◆ What is being asked: Leave every image out, and print the remaining lines below exactly.

Study material Block Start

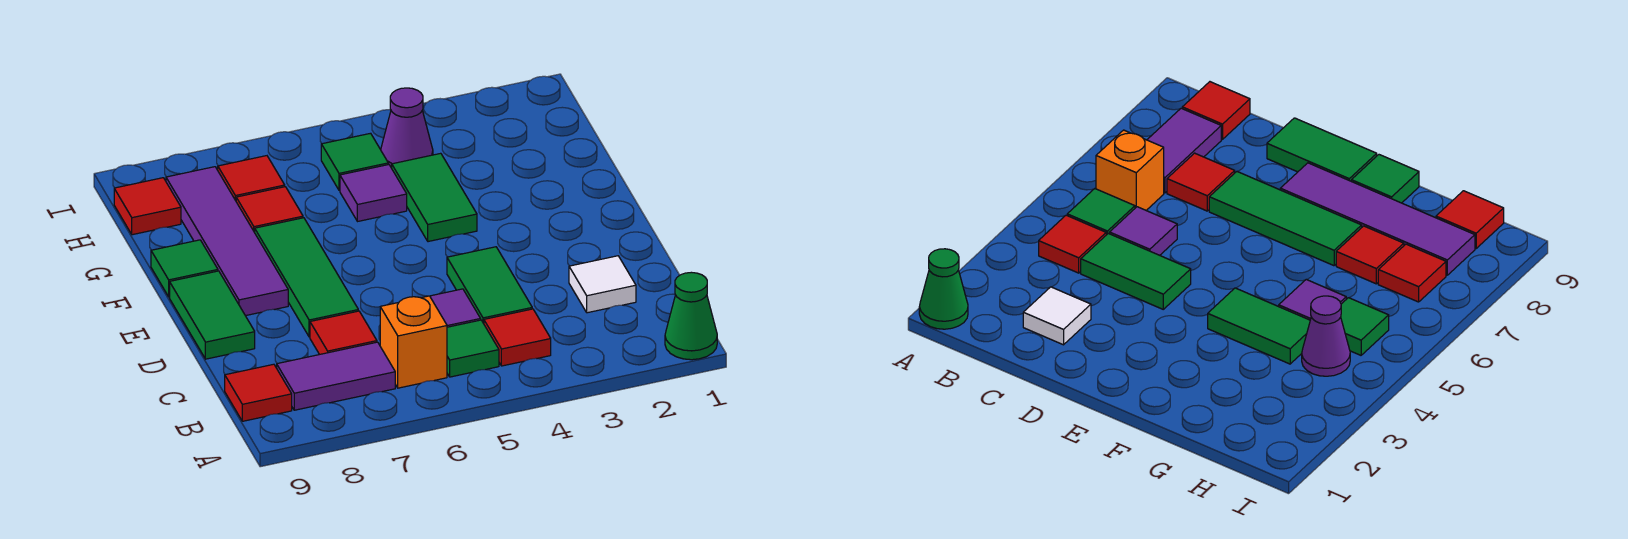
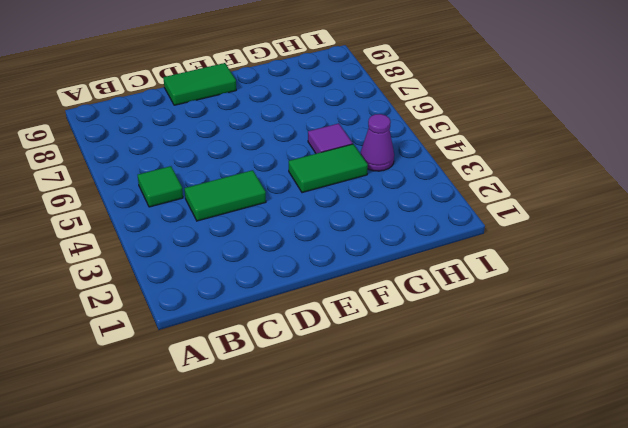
none -> green cone A1 level 1
none -> red tile B4 level 1
none -> orange brick B6 level 1

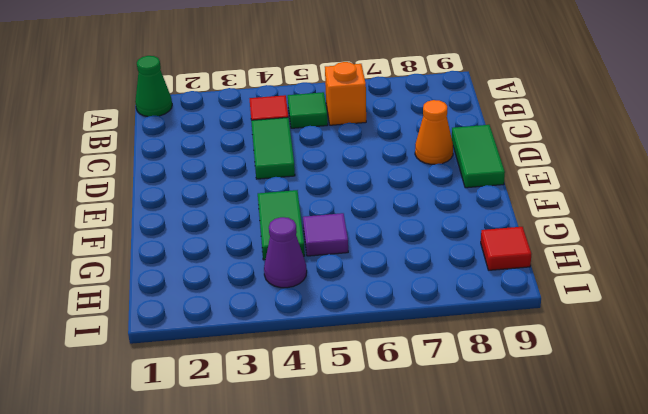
orange cone D8 level 1 -> none
none -> purple tile B7:B8 level 1
none -> red tile B9 level 1
none -> white tile C2 level 1

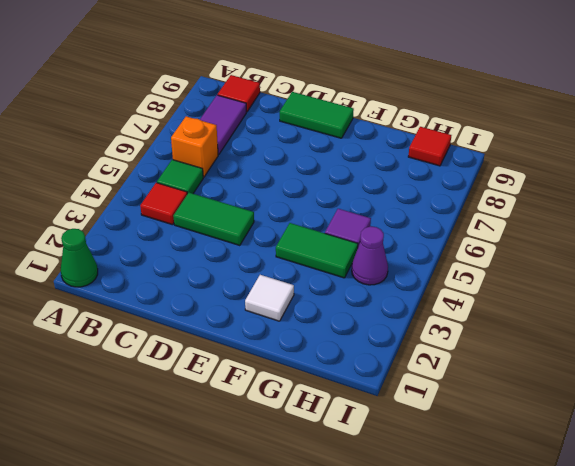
white tile F2 level 1 -> white tile C2 level 1
none -> purple tile C5 level 1
none -> red tile C7 level 1
none -> green tile D7:F7 level 1

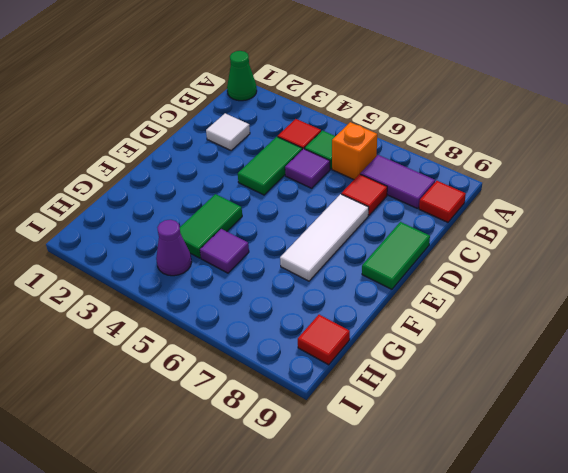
white tile D7:F7 level 1 -> green tile D7:F7 level 1
none -> purple tile E8:H8 level 1
none -> green tile F9 level 1
none -> red tile G7 level 1

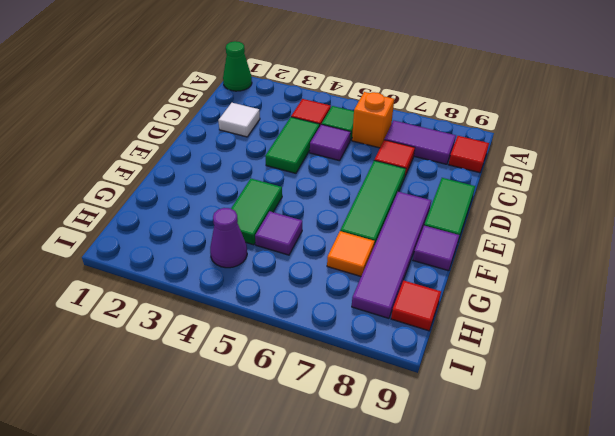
purple tile F9 level 1 -> green tile F9 level 1
orange tile G7 level 1 -> red tile G7 level 1
none -> green tile H5 level 1
none -> red tile H7 level 1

Study material Block End

◆ Task output:
none -> green cone A1 level 1
none -> red tile B4 level 1
none -> orange brick B6 level 1

orange cone D8 level 1 -> none
none -> purple tile B7:B8 level 1
none -> red tile B9 level 1
none -> white tile C2 level 1

white tile F2 level 1 -> white tile C2 level 1
none -> purple tile C5 level 1
none -> red tile C7 level 1
none -> green tile D7:F7 level 1

white tile D7:F7 level 1 -> green tile D7:F7 level 1
none -> purple tile E8:H8 level 1
none -> green tile F9 level 1
none -> red tile G7 level 1

purple tile F9 level 1 -> green tile F9 level 1
orange tile G7 level 1 -> red tile G7 level 1
none -> green tile H5 level 1
none -> red tile H7 level 1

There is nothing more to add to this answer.